=== Records for processing ===

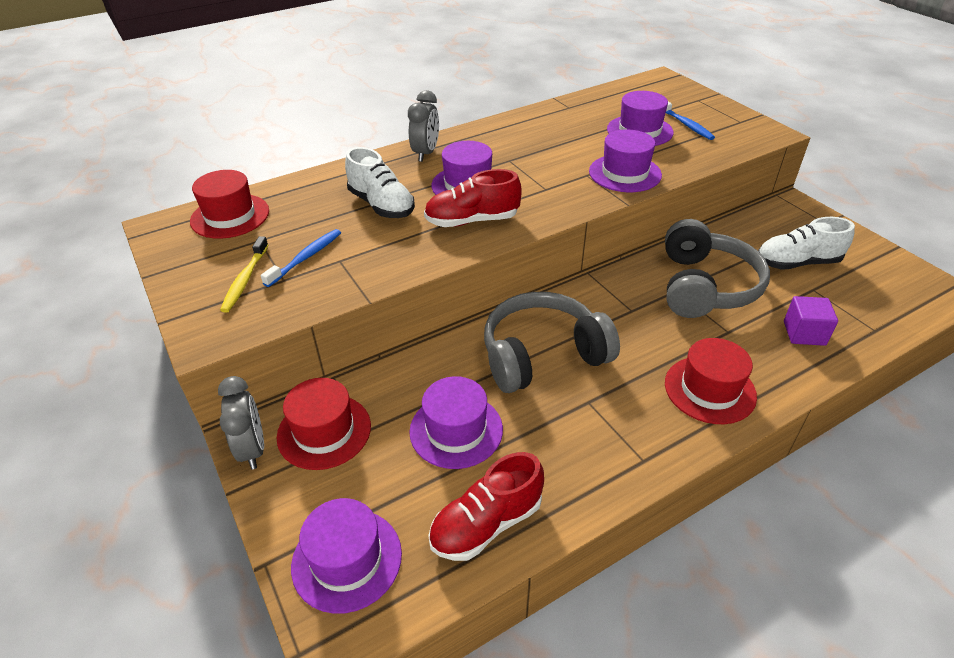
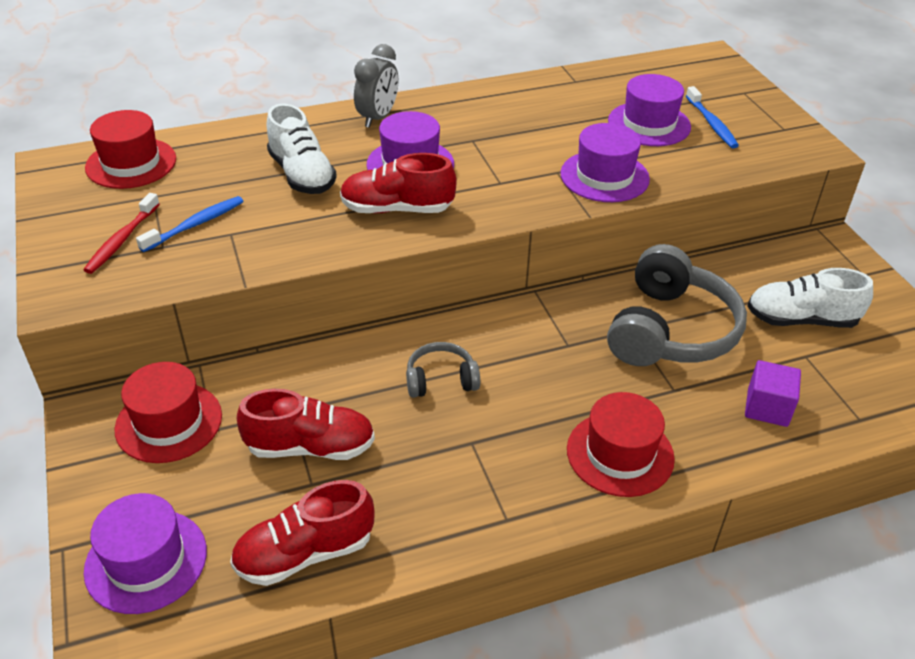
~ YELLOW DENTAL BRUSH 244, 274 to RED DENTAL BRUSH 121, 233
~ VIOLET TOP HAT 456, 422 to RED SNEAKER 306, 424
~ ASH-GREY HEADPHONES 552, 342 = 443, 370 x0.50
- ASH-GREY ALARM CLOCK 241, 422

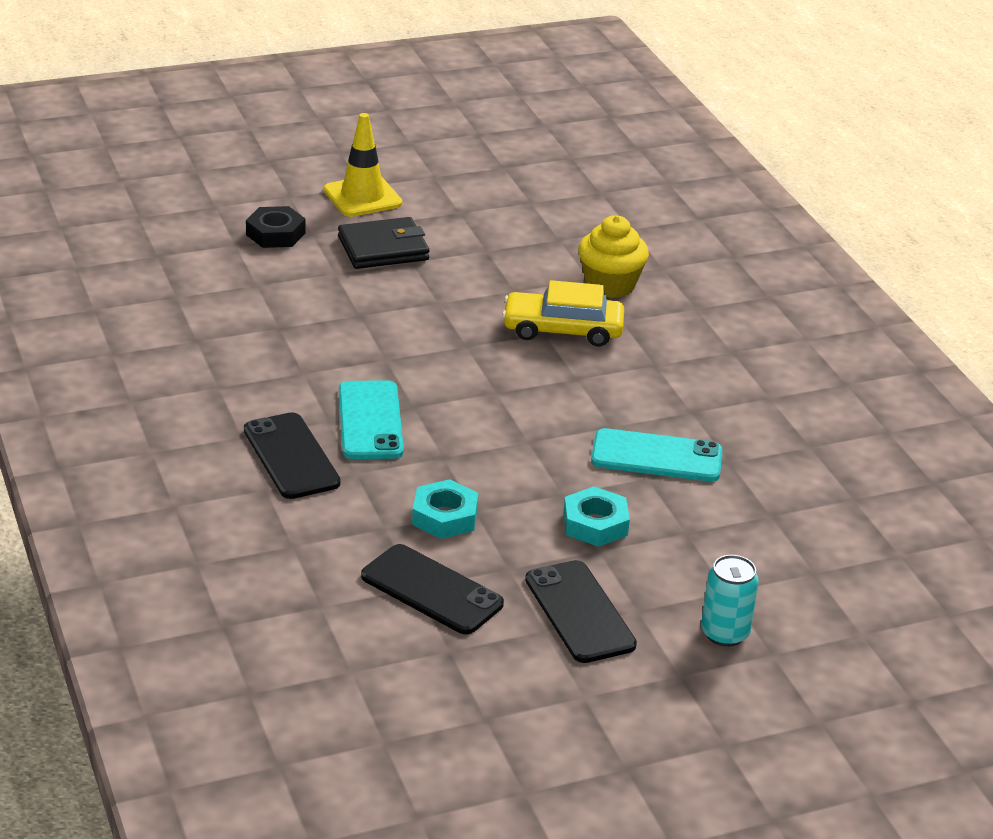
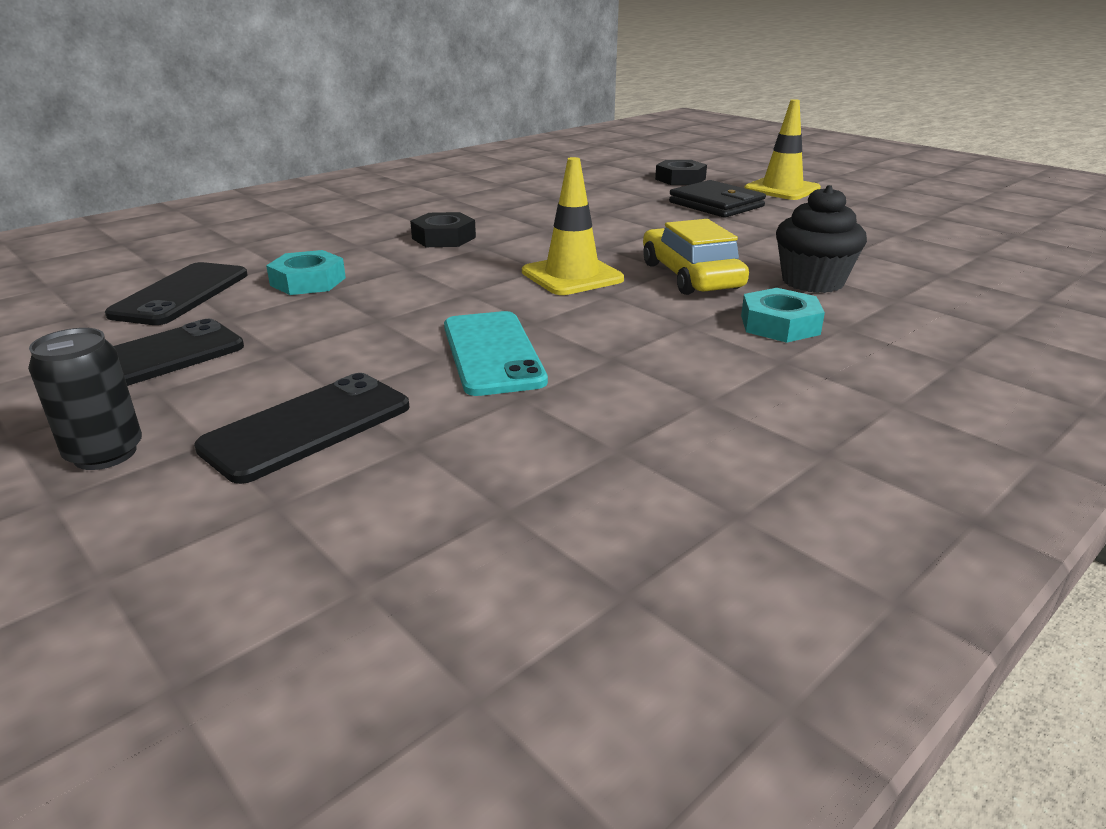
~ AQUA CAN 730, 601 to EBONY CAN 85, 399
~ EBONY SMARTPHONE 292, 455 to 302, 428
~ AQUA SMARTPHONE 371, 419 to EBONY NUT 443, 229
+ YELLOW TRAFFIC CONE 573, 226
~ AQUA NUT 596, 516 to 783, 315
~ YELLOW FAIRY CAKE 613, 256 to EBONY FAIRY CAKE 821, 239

===

Each record must be set down again without alteration, and no picture may be carried over.

• **Exercise result**
~ YELLOW DENTAL BRUSH 244, 274 to RED DENTAL BRUSH 121, 233
~ VIOLET TOP HAT 456, 422 to RED SNEAKER 306, 424
~ ASH-GREY HEADPHONES 552, 342 = 443, 370 x0.50
- ASH-GREY ALARM CLOCK 241, 422

~ AQUA CAN 730, 601 to EBONY CAN 85, 399
~ EBONY SMARTPHONE 292, 455 to 302, 428
~ AQUA SMARTPHONE 371, 419 to EBONY NUT 443, 229
+ YELLOW TRAFFIC CONE 573, 226
~ AQUA NUT 596, 516 to 783, 315
~ YELLOW FAIRY CAKE 613, 256 to EBONY FAIRY CAKE 821, 239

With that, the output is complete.